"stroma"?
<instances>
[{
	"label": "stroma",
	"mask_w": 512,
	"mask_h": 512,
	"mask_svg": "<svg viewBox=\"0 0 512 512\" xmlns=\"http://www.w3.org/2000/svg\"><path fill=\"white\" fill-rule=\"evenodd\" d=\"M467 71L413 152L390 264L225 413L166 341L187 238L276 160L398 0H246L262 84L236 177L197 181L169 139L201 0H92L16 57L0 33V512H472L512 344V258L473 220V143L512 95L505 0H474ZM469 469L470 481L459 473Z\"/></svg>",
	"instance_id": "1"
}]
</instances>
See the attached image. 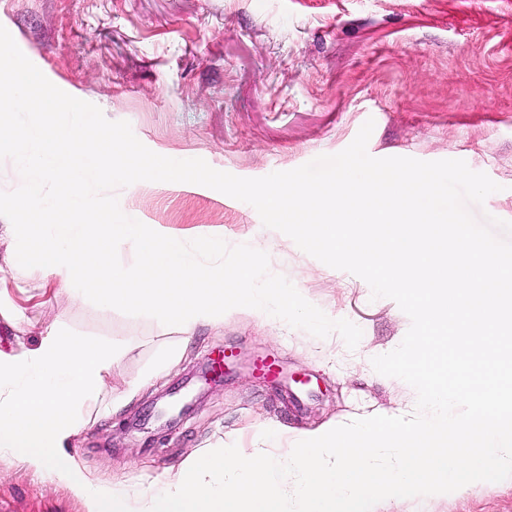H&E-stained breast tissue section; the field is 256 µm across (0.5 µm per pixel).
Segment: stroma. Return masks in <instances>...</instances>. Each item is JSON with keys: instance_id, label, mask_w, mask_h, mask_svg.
Returning <instances> with one entry per match:
<instances>
[{"instance_id": "1", "label": "stroma", "mask_w": 512, "mask_h": 512, "mask_svg": "<svg viewBox=\"0 0 512 512\" xmlns=\"http://www.w3.org/2000/svg\"><path fill=\"white\" fill-rule=\"evenodd\" d=\"M0 26L55 86L129 122L151 151L200 158L243 178L289 171L351 144L366 120L375 158L464 160L499 184L476 218L512 222V0H0ZM121 210L159 232L219 235L265 251L329 318L363 335L348 349L248 308L184 337L149 316L75 299L58 281L0 270V351L36 348L47 326L119 344L97 399L66 448L89 483L138 495L207 449L285 459L296 434L367 414H413L416 392L373 357L410 327L395 301L263 226L249 204L193 183L132 184ZM237 357L222 385L201 373ZM276 356L282 378L257 379ZM192 400L173 431L171 395ZM49 472L0 454V512H88ZM373 512H512V478L449 500L392 498Z\"/></svg>"}]
</instances>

^^^^

[Given problem]:
Reproduce the lines word for word, starting at the one holding "Segment: stroma. Return" and ending at the final line of the material above.

[Exercise answer]:
Segment: stroma. Return masks in <instances>...</instances>. Each item is JSON with keys: instance_id, label, mask_w, mask_h, mask_svg.
Returning <instances> with one entry per match:
<instances>
[{"instance_id": "1", "label": "stroma", "mask_w": 512, "mask_h": 512, "mask_svg": "<svg viewBox=\"0 0 512 512\" xmlns=\"http://www.w3.org/2000/svg\"><path fill=\"white\" fill-rule=\"evenodd\" d=\"M0 26L55 86L129 122L151 151L200 158L243 178L289 171L351 144L366 120L375 158L464 160L499 184L476 218L512 222V0H0ZM121 210L159 232L219 235L265 251L329 318L363 335L348 349L248 308L184 337L149 316L75 299L58 281L0 270V351L36 348L47 326L119 344L97 399L66 448L89 483L138 495L207 449L285 459L296 434L367 414H413L416 392L373 357L410 327L395 301L263 226L249 204L193 183L132 184ZM237 357L222 385L201 373ZM276 356L282 378L257 379ZM192 400L173 431L171 395ZM49 472L0 454V512H88ZM373 512H512V478L449 500L392 498Z\"/></svg>"}]
</instances>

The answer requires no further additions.